══ GIVEN DATA
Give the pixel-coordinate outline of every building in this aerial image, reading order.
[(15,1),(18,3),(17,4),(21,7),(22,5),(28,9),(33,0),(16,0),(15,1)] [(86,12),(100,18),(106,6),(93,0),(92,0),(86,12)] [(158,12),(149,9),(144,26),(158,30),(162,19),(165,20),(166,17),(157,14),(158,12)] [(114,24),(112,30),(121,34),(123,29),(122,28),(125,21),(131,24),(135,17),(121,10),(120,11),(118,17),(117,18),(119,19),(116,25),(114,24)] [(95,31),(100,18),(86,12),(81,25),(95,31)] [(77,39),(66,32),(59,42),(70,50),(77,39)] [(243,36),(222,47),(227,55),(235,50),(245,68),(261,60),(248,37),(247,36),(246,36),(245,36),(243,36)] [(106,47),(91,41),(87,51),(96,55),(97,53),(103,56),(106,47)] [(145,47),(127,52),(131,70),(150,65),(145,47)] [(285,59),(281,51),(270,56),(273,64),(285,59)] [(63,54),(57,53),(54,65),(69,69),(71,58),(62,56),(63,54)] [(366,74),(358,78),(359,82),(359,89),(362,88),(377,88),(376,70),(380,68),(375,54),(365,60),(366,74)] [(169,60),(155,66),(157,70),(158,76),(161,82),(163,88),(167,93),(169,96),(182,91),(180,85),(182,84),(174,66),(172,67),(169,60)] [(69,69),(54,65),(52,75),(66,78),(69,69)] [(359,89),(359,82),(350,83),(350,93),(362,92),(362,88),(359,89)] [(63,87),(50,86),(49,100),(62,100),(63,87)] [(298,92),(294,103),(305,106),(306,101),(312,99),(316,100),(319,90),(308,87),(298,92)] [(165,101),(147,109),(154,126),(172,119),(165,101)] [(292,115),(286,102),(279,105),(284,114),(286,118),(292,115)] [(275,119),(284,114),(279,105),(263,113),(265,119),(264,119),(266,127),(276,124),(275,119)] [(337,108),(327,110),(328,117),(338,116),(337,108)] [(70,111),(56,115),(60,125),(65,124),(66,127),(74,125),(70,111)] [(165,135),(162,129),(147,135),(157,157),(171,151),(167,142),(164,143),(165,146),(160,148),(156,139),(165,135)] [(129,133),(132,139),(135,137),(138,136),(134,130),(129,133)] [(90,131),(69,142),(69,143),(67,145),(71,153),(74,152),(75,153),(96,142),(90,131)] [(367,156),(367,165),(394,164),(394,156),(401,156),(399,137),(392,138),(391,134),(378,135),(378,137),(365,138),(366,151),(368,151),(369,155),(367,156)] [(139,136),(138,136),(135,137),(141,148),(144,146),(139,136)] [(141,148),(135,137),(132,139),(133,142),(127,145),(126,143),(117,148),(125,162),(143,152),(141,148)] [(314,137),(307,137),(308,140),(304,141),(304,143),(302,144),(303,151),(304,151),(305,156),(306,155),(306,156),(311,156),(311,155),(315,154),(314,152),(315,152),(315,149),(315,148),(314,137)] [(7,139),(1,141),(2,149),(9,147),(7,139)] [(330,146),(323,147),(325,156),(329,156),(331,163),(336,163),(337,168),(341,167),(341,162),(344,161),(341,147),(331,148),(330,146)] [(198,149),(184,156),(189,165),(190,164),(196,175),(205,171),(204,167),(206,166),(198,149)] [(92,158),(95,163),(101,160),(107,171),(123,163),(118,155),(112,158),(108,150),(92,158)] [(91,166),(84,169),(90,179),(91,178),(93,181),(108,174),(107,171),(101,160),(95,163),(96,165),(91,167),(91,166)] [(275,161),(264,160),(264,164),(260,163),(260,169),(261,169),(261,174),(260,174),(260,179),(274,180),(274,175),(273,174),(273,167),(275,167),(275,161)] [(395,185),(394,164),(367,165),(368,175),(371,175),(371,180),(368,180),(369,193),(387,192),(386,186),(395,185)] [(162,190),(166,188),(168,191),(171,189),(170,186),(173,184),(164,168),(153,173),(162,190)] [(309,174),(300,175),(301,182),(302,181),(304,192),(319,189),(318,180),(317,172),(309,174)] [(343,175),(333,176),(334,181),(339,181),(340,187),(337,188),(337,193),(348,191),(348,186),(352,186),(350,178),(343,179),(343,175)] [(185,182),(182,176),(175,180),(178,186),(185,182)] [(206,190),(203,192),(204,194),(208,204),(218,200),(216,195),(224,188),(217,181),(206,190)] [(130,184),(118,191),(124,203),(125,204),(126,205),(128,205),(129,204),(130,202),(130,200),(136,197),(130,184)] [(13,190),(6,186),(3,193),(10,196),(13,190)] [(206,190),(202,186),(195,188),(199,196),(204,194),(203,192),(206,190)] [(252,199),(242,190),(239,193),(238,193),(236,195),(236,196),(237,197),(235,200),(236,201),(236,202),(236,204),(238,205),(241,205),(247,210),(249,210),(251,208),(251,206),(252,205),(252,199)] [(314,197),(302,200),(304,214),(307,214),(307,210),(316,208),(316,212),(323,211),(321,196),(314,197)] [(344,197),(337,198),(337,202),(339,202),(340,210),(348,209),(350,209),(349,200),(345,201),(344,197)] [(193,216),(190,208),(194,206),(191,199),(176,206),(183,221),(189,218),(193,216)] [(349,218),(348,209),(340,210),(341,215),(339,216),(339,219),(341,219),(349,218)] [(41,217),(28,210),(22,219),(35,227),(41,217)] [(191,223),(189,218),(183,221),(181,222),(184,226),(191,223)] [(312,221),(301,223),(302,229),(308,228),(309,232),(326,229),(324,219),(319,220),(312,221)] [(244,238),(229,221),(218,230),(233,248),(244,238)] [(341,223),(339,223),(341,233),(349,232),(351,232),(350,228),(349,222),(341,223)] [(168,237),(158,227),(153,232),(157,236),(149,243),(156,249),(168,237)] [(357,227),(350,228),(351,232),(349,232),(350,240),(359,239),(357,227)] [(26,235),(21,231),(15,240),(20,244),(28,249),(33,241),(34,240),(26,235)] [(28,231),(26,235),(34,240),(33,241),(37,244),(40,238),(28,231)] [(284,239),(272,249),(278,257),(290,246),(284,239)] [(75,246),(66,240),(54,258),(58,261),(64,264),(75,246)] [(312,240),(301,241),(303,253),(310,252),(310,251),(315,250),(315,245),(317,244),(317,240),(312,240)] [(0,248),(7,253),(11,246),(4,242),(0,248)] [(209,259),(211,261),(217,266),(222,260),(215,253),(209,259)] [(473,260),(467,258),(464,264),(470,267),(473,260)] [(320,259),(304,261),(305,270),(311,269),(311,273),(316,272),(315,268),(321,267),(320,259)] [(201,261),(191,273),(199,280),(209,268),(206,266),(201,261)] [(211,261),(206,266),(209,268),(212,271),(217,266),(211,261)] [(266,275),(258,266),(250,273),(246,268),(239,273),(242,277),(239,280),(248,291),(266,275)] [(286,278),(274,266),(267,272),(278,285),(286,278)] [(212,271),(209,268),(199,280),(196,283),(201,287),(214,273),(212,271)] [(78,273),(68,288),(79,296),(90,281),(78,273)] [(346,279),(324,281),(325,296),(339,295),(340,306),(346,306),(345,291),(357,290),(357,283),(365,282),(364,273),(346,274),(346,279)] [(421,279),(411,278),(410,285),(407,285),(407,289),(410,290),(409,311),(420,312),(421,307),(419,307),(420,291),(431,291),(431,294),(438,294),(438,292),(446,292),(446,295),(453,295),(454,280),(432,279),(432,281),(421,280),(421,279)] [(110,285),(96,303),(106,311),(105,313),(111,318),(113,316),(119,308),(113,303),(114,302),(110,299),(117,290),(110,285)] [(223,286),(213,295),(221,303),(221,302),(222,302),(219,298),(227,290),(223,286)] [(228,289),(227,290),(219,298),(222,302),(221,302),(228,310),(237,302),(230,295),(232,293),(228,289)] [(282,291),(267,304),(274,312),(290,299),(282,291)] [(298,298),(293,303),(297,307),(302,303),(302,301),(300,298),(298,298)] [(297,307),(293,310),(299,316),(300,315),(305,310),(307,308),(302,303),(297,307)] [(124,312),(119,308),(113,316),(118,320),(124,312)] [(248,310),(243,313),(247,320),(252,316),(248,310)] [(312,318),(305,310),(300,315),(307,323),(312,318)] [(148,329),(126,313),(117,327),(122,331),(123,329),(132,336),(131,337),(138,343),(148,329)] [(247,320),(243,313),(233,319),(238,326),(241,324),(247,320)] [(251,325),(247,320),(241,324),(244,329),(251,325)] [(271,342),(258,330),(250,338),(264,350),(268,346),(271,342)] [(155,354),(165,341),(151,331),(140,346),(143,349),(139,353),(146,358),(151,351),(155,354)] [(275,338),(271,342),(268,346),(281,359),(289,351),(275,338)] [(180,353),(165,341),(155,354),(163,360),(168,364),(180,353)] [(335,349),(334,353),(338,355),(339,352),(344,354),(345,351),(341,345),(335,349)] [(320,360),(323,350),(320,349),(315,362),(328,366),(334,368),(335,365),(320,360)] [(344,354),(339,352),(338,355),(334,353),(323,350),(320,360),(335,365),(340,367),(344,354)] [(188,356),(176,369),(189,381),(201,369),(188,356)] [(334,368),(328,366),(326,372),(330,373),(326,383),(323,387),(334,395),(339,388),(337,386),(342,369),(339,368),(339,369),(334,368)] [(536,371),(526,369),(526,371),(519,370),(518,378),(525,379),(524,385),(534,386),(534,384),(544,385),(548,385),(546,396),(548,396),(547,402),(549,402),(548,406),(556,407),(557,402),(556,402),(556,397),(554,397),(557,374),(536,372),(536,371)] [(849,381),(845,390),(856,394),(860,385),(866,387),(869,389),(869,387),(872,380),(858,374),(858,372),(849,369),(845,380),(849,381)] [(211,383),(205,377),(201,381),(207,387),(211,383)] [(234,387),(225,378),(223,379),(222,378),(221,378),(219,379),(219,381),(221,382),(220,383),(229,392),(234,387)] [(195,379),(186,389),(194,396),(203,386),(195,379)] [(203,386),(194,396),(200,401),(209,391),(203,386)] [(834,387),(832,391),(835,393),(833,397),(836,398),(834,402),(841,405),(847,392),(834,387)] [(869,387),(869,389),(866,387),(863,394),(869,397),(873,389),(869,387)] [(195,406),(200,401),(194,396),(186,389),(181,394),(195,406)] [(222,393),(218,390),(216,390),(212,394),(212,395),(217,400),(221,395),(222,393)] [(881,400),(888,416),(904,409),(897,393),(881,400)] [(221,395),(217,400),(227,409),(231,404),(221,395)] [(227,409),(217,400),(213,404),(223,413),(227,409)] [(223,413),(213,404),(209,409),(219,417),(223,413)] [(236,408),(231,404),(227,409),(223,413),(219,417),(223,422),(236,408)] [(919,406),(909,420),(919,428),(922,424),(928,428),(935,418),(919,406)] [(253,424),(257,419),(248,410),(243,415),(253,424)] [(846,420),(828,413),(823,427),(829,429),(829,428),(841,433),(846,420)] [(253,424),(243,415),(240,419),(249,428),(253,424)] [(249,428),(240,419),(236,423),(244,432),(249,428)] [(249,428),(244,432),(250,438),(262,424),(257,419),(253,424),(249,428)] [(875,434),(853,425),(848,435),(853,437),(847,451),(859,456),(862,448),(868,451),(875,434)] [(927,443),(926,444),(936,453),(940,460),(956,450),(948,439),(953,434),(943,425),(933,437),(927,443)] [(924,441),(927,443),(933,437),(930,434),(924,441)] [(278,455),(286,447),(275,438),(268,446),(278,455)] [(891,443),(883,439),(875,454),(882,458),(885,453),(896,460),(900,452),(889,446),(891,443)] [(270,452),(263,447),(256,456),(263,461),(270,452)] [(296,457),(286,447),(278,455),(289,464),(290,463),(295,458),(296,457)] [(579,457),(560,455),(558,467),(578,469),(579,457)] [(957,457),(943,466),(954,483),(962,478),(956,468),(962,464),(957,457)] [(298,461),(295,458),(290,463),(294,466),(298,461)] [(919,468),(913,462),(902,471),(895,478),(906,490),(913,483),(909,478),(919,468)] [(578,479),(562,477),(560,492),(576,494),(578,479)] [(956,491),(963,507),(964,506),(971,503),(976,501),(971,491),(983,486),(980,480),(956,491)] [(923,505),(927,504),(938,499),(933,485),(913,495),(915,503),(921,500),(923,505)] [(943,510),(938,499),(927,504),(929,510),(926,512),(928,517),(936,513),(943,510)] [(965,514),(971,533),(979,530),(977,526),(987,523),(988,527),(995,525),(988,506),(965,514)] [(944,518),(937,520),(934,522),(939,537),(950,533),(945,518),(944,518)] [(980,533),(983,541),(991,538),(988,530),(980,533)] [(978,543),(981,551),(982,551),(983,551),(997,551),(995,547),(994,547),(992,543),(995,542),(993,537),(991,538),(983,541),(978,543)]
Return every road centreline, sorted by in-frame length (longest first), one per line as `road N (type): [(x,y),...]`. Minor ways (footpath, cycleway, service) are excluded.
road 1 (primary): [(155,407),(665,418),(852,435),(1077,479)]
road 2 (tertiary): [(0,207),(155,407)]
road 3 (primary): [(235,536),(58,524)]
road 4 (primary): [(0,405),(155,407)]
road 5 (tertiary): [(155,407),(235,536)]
════
TASK INSTRUCTIONS
Show all of the lines above in which "tertiary" is present.

SOLUTION FOR THIS TASK
road 2 (tertiary): [(0,207),(155,407)]
road 5 (tertiary): [(155,407),(235,536)]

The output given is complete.